BEGIN The records

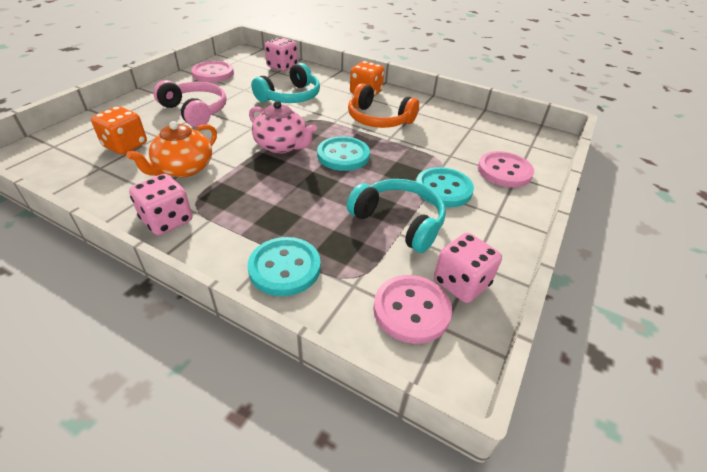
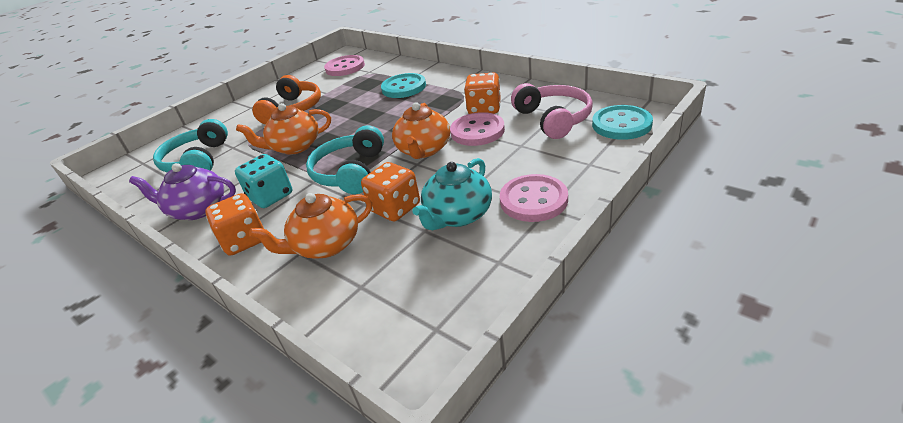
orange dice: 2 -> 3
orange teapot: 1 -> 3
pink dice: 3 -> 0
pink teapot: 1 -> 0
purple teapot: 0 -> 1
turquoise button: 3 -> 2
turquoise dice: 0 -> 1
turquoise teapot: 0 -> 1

END The records

Task description:
Exactly reproduce the lines that run from the line with "pink dice: 3 -> 0" through the last line of the records, inclusive.

Result for this exercise:
pink dice: 3 -> 0
pink teapot: 1 -> 0
purple teapot: 0 -> 1
turquoise button: 3 -> 2
turquoise dice: 0 -> 1
turquoise teapot: 0 -> 1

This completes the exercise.